## EXERCISE PROMPT
Below is some data. Retype exactly the lines starting at the one with "camera: 15 degrees right, 0 degrees up" and ending at the one with "(935, 114) = (836, 244): black".

[Opening EXTRACTED MATERIAL section]

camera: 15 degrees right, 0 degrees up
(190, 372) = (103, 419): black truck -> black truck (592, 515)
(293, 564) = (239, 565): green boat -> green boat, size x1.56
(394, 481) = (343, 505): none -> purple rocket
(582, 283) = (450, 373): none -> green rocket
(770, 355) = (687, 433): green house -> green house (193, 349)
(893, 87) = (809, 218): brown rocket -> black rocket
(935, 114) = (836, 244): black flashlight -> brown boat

[Closing EXTRACTED MATERIAL section]
[Opening EXTRACTED MATERIAL section]

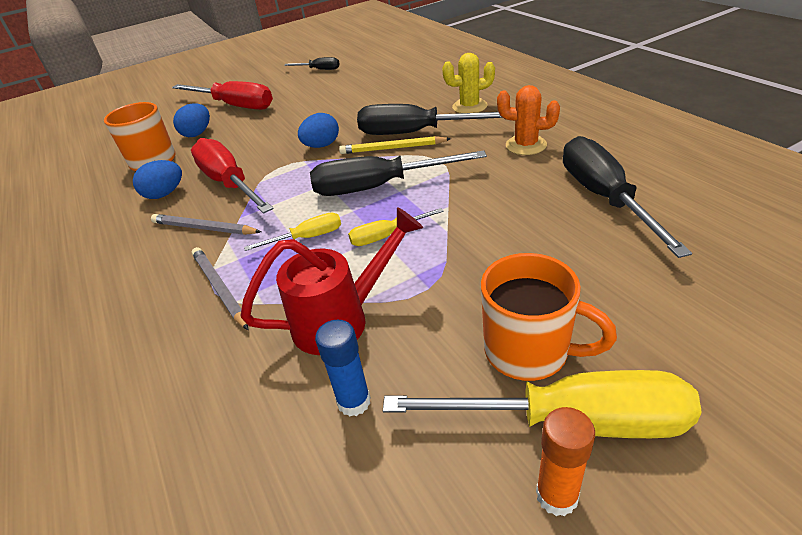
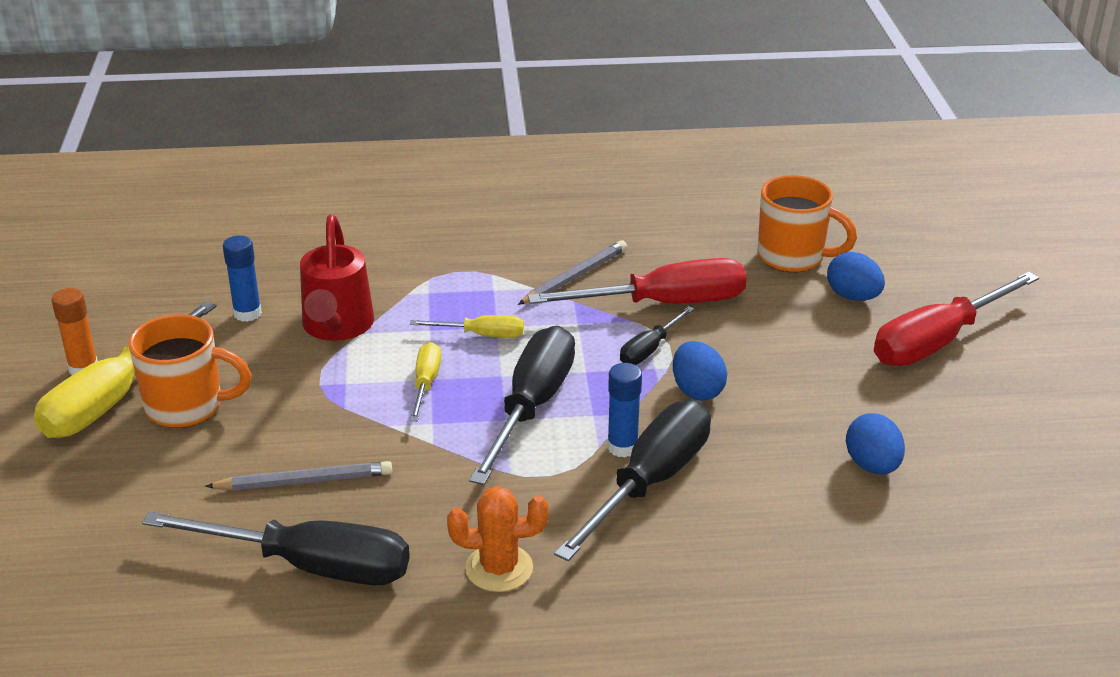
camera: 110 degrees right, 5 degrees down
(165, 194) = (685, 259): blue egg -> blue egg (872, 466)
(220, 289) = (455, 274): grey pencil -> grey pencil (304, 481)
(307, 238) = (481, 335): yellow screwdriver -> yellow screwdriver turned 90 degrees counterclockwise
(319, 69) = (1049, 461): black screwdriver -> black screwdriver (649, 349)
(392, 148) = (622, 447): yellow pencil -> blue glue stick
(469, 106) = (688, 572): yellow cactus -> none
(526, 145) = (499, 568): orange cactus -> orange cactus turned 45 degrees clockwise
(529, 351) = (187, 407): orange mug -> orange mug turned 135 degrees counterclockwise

[Closing EXTRACTED MATERIAL section]
[Opening EXTRACTED MATERIAL section]

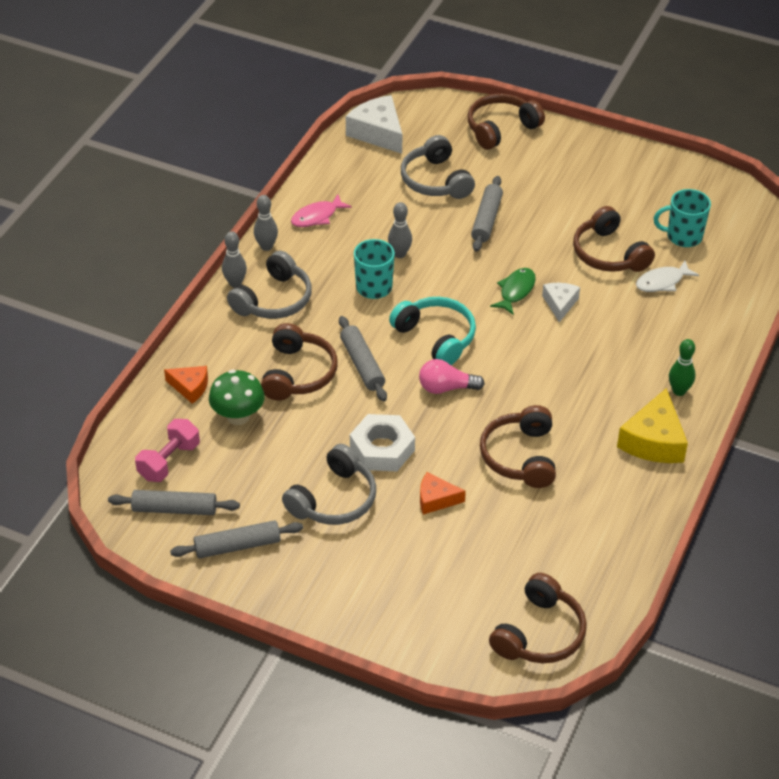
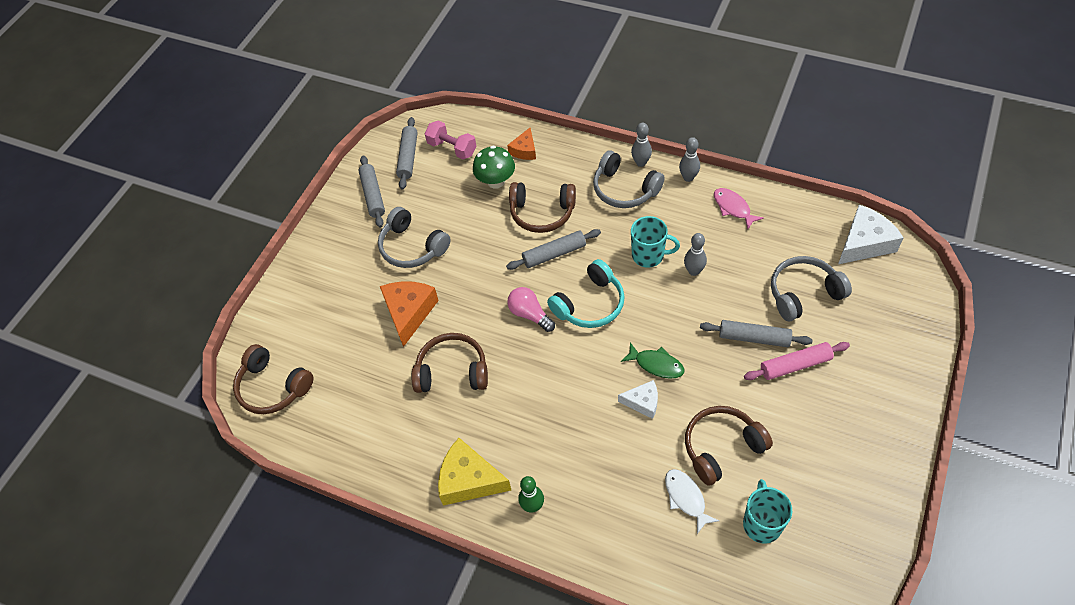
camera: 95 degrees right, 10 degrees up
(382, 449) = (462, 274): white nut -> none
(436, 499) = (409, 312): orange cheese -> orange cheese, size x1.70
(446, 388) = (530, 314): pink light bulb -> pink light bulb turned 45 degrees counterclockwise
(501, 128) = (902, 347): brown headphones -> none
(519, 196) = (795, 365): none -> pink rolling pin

[Closing EXTRACTED MATERIAL section]

## EXPECTED OUTPUT
camera: 15 degrees right, 0 degrees up
(190, 372) = (103, 419): black truck -> black truck (592, 515)
(293, 564) = (239, 565): green boat -> green boat, size x1.56
(394, 481) = (343, 505): none -> purple rocket
(582, 283) = (450, 373): none -> green rocket
(770, 355) = (687, 433): green house -> green house (193, 349)
(893, 87) = (809, 218): brown rocket -> black rocket
(935, 114) = (836, 244): black flashlight -> brown boat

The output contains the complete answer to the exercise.